--- START DATA PROVIDED ---

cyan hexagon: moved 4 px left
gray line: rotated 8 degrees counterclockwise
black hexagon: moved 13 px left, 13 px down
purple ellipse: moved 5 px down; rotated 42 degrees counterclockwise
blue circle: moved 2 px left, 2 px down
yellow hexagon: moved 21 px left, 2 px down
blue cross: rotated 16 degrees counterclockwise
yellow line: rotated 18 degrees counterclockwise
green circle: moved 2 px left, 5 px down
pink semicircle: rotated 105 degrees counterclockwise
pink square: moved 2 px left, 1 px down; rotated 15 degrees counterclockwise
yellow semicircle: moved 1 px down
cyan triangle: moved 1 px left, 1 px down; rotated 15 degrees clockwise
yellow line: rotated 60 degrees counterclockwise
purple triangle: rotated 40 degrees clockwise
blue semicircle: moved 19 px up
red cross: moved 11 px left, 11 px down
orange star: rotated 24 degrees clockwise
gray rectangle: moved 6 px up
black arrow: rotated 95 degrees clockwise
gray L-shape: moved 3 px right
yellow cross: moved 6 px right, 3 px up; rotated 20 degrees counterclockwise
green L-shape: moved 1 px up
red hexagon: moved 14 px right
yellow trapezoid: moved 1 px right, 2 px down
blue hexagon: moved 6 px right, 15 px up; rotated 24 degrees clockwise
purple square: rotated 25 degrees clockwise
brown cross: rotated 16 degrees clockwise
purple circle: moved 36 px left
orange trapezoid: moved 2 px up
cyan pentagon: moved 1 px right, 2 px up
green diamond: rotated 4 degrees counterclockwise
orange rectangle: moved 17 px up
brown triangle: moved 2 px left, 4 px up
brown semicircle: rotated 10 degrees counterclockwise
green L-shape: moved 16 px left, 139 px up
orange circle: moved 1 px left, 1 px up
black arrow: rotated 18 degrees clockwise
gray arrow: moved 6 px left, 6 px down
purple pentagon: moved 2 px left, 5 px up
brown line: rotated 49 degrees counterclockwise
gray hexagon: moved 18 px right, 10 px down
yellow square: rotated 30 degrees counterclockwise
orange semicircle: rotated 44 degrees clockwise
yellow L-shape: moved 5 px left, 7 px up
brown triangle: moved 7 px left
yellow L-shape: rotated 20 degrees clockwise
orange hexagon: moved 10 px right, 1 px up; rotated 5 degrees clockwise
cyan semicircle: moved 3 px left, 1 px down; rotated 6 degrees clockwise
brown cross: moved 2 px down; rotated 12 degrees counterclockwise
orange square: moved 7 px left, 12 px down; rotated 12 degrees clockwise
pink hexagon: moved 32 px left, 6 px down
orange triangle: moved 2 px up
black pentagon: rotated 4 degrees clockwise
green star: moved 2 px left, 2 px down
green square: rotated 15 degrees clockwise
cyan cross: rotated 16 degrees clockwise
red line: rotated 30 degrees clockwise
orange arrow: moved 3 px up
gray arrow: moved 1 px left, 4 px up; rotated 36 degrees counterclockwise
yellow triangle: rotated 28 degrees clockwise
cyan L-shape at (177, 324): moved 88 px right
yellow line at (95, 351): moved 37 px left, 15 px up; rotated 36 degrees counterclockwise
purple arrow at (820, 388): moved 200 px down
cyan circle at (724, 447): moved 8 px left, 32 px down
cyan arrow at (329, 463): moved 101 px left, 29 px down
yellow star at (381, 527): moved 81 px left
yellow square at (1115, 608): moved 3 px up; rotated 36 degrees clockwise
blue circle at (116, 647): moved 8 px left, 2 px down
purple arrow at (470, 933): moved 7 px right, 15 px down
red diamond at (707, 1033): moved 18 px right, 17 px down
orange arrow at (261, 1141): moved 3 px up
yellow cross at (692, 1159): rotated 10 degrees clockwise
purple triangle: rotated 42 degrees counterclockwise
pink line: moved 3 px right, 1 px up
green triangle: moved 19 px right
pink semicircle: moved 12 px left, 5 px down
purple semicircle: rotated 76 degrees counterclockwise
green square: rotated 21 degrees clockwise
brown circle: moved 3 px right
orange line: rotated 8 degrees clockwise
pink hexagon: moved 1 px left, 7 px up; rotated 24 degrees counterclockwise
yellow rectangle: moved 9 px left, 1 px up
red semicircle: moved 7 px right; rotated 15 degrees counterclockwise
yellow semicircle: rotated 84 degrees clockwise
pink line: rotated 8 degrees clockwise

--- END DATA PROVIDED ---

Copy all of the records above line for line, keeping every character unchanged.

cyan hexagon: moved 4 px left
gray line: rotated 8 degrees counterclockwise
black hexagon: moved 13 px left, 13 px down
purple ellipse: moved 5 px down; rotated 42 degrees counterclockwise
blue circle: moved 2 px left, 2 px down
yellow hexagon: moved 21 px left, 2 px down
blue cross: rotated 16 degrees counterclockwise
yellow line: rotated 18 degrees counterclockwise
green circle: moved 2 px left, 5 px down
pink semicircle: rotated 105 degrees counterclockwise
pink square: moved 2 px left, 1 px down; rotated 15 degrees counterclockwise
yellow semicircle: moved 1 px down
cyan triangle: moved 1 px left, 1 px down; rotated 15 degrees clockwise
yellow line: rotated 60 degrees counterclockwise
purple triangle: rotated 40 degrees clockwise
blue semicircle: moved 19 px up
red cross: moved 11 px left, 11 px down
orange star: rotated 24 degrees clockwise
gray rectangle: moved 6 px up
black arrow: rotated 95 degrees clockwise
gray L-shape: moved 3 px right
yellow cross: moved 6 px right, 3 px up; rotated 20 degrees counterclockwise
green L-shape: moved 1 px up
red hexagon: moved 14 px right
yellow trapezoid: moved 1 px right, 2 px down
blue hexagon: moved 6 px right, 15 px up; rotated 24 degrees clockwise
purple square: rotated 25 degrees clockwise
brown cross: rotated 16 degrees clockwise
purple circle: moved 36 px left
orange trapezoid: moved 2 px up
cyan pentagon: moved 1 px right, 2 px up
green diamond: rotated 4 degrees counterclockwise
orange rectangle: moved 17 px up
brown triangle: moved 2 px left, 4 px up
brown semicircle: rotated 10 degrees counterclockwise
green L-shape: moved 16 px left, 139 px up
orange circle: moved 1 px left, 1 px up
black arrow: rotated 18 degrees clockwise
gray arrow: moved 6 px left, 6 px down
purple pentagon: moved 2 px left, 5 px up
brown line: rotated 49 degrees counterclockwise
gray hexagon: moved 18 px right, 10 px down
yellow square: rotated 30 degrees counterclockwise
orange semicircle: rotated 44 degrees clockwise
yellow L-shape: moved 5 px left, 7 px up
brown triangle: moved 7 px left
yellow L-shape: rotated 20 degrees clockwise
orange hexagon: moved 10 px right, 1 px up; rotated 5 degrees clockwise
cyan semicircle: moved 3 px left, 1 px down; rotated 6 degrees clockwise
brown cross: moved 2 px down; rotated 12 degrees counterclockwise
orange square: moved 7 px left, 12 px down; rotated 12 degrees clockwise
pink hexagon: moved 32 px left, 6 px down
orange triangle: moved 2 px up
black pentagon: rotated 4 degrees clockwise
green star: moved 2 px left, 2 px down
green square: rotated 15 degrees clockwise
cyan cross: rotated 16 degrees clockwise
red line: rotated 30 degrees clockwise
orange arrow: moved 3 px up
gray arrow: moved 1 px left, 4 px up; rotated 36 degrees counterclockwise
yellow triangle: rotated 28 degrees clockwise
cyan L-shape at (177, 324): moved 88 px right
yellow line at (95, 351): moved 37 px left, 15 px up; rotated 36 degrees counterclockwise
purple arrow at (820, 388): moved 200 px down
cyan circle at (724, 447): moved 8 px left, 32 px down
cyan arrow at (329, 463): moved 101 px left, 29 px down
yellow star at (381, 527): moved 81 px left
yellow square at (1115, 608): moved 3 px up; rotated 36 degrees clockwise
blue circle at (116, 647): moved 8 px left, 2 px down
purple arrow at (470, 933): moved 7 px right, 15 px down
red diamond at (707, 1033): moved 18 px right, 17 px down
orange arrow at (261, 1141): moved 3 px up
yellow cross at (692, 1159): rotated 10 degrees clockwise
purple triangle: rotated 42 degrees counterclockwise
pink line: moved 3 px right, 1 px up
green triangle: moved 19 px right
pink semicircle: moved 12 px left, 5 px down
purple semicircle: rotated 76 degrees counterclockwise
green square: rotated 21 degrees clockwise
brown circle: moved 3 px right
orange line: rotated 8 degrees clockwise
pink hexagon: moved 1 px left, 7 px up; rotated 24 degrees counterclockwise
yellow rectangle: moved 9 px left, 1 px up
red semicircle: moved 7 px right; rotated 15 degrees counterclockwise
yellow semicircle: rotated 84 degrees clockwise
pink line: rotated 8 degrees clockwise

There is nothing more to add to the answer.